ASSIGNMENT: Give back the entries that follow exactly as written. Any picture gets left out.

RECORDS FOR PROCESSING:
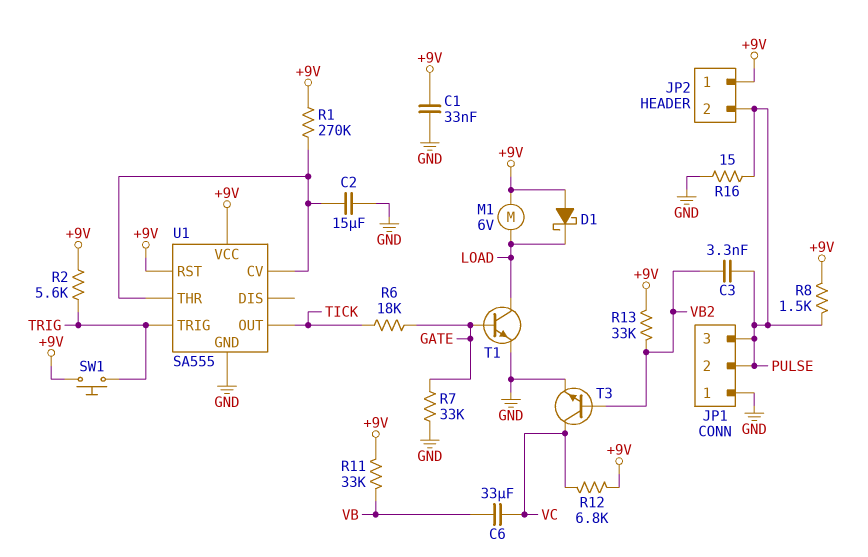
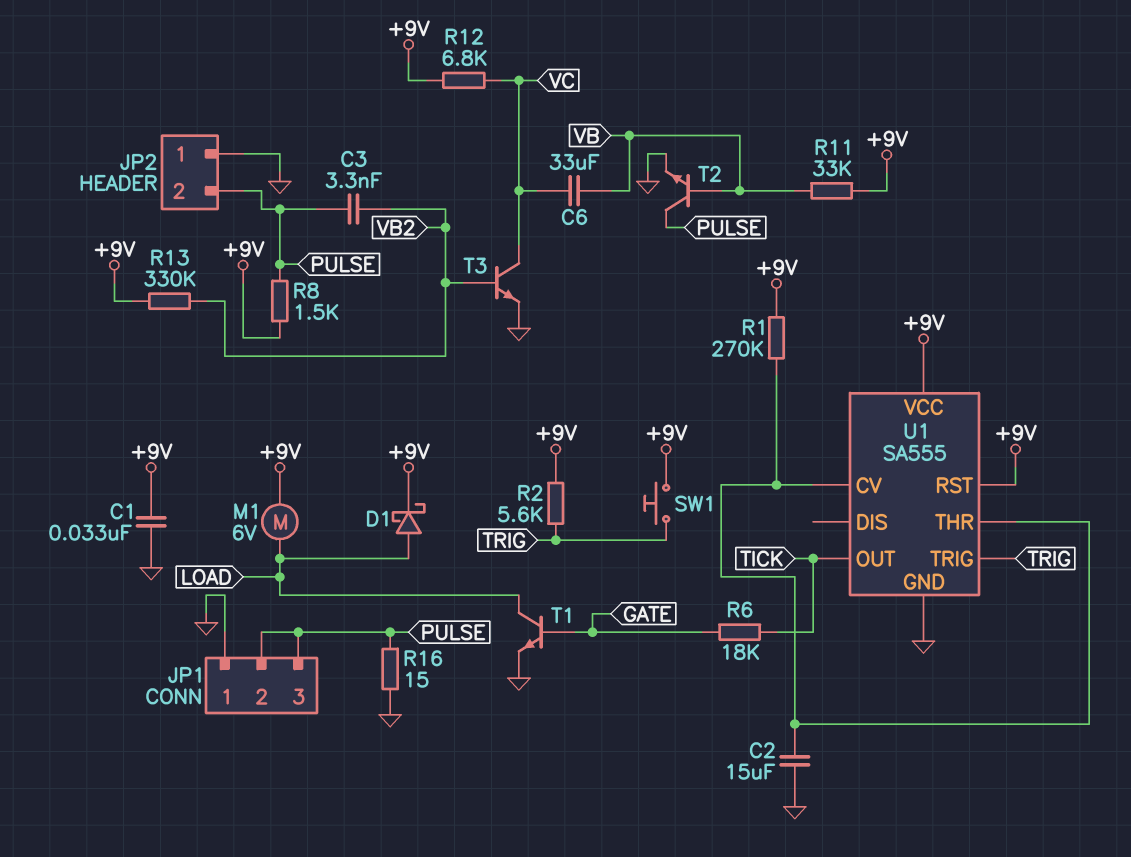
D1: schottky (A +9V, K LOAD) -> schottky (A LOAD, K +9V)
JP2 pin 1: +9V -> GND
R7: 33k (GATE, GND) -> none
R13: 33k (+9V, VB2) -> 330k (+9V, VB2)
T2: none -> NPN (B VB, C PULSE, E GND)

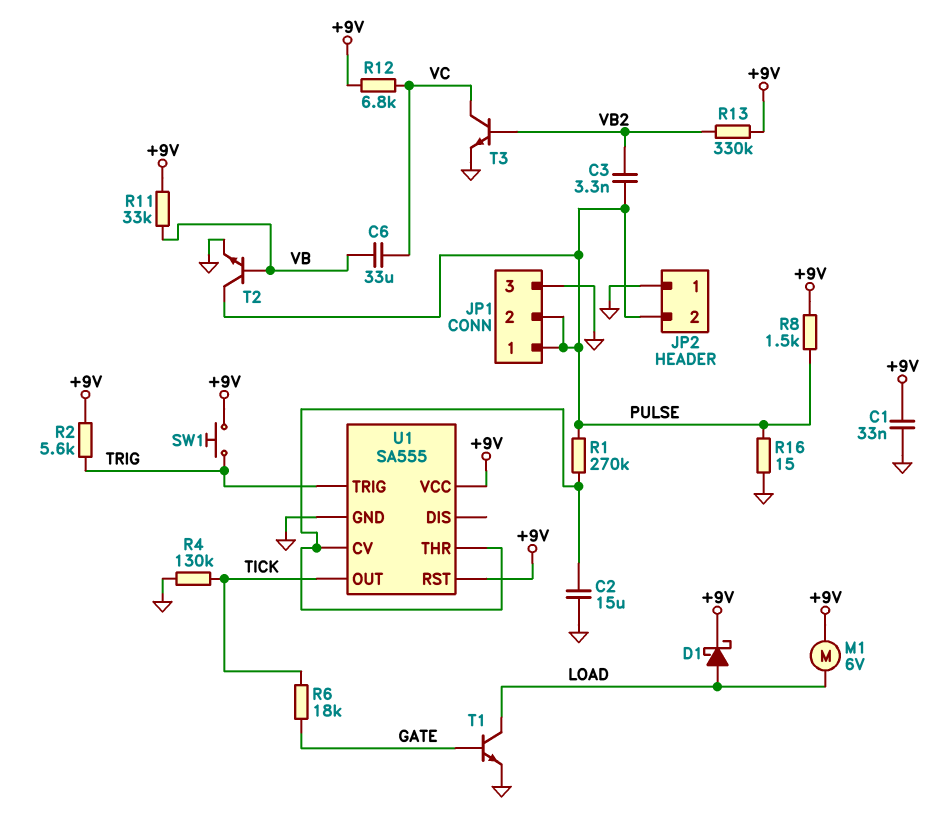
JP1 pin 1: GND -> PULSE
JP1 pin 3: PULSE -> GND
R1: 270k (+9V, U1/CV) -> 270k (PULSE, U1/CV)
R4: none -> 130k (GND, TICK)

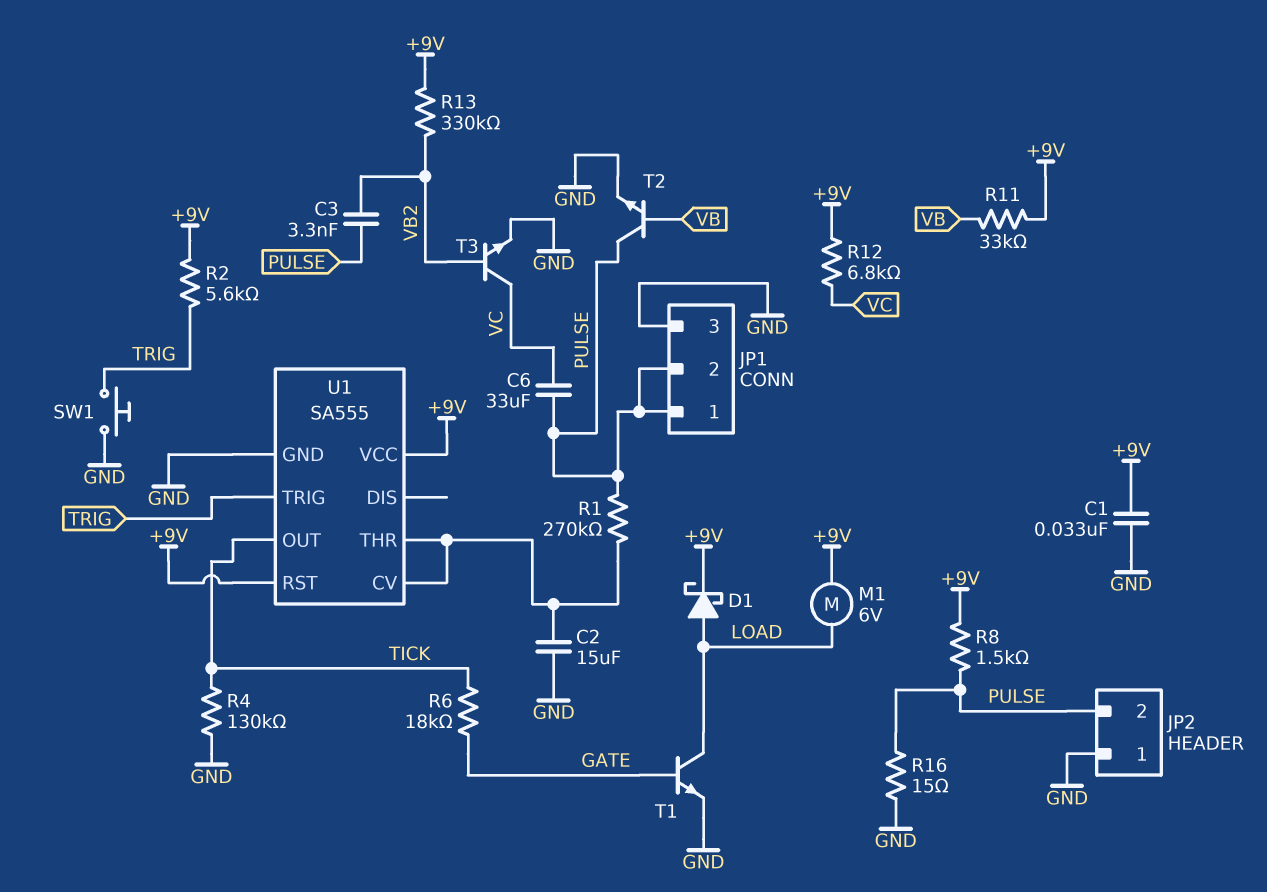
C6: 33uF (VB, VC) -> 33uF (PULSE, VC)
SW1: button (+9V, TRIG) -> button (GND, TRIG)

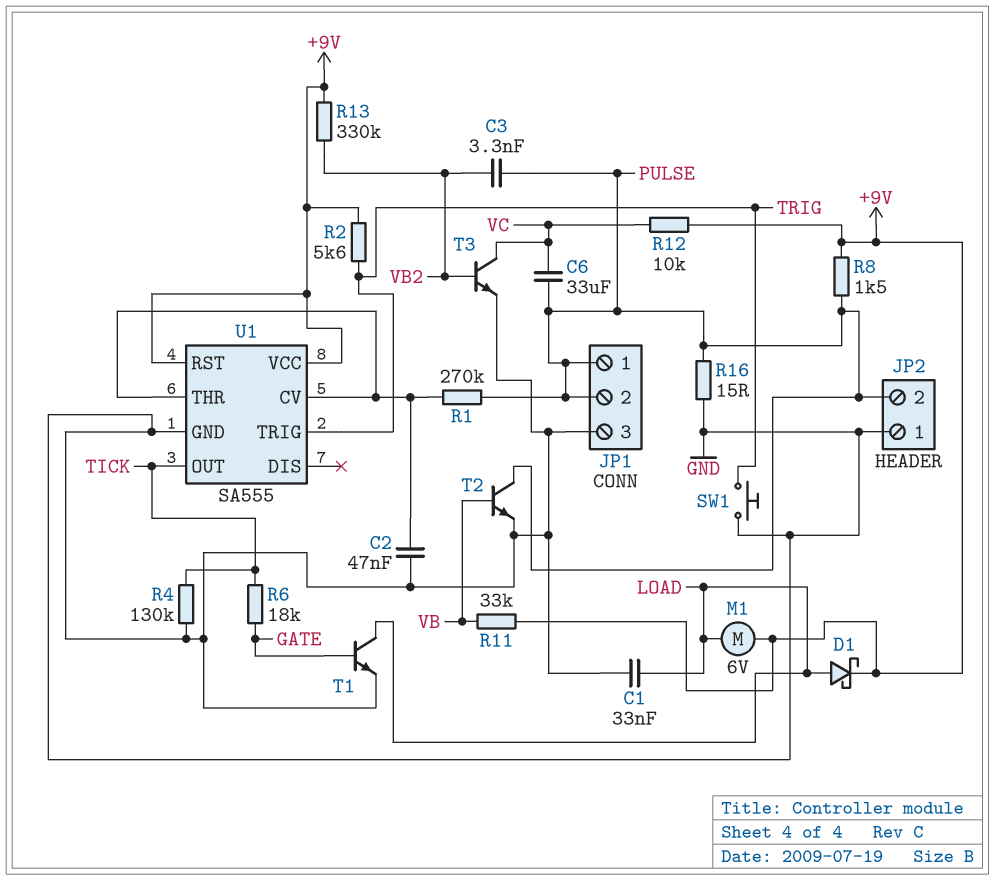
C1: 33nF (+9V, GND) -> 33nF (GND, LOAD)
C2: 15uF (GND, U1/CV) -> 47nF (GND, U1/CV)
R12: 6.8k (+9V, VC) -> 10k (+9V, VC)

SOLUTION TO THE EXERCISE:
D1: schottky (A +9V, K LOAD) -> schottky (A LOAD, K +9V)
JP2 pin 1: +9V -> GND
R7: 33k (GATE, GND) -> none
R13: 33k (+9V, VB2) -> 330k (+9V, VB2)
T2: none -> NPN (B VB, C PULSE, E GND)

JP1 pin 1: GND -> PULSE
JP1 pin 3: PULSE -> GND
R1: 270k (+9V, U1/CV) -> 270k (PULSE, U1/CV)
R4: none -> 130k (GND, TICK)

C6: 33uF (VB, VC) -> 33uF (PULSE, VC)
SW1: button (+9V, TRIG) -> button (GND, TRIG)

C1: 33nF (+9V, GND) -> 33nF (GND, LOAD)
C2: 15uF (GND, U1/CV) -> 47nF (GND, U1/CV)
R12: 6.8k (+9V, VC) -> 10k (+9V, VC)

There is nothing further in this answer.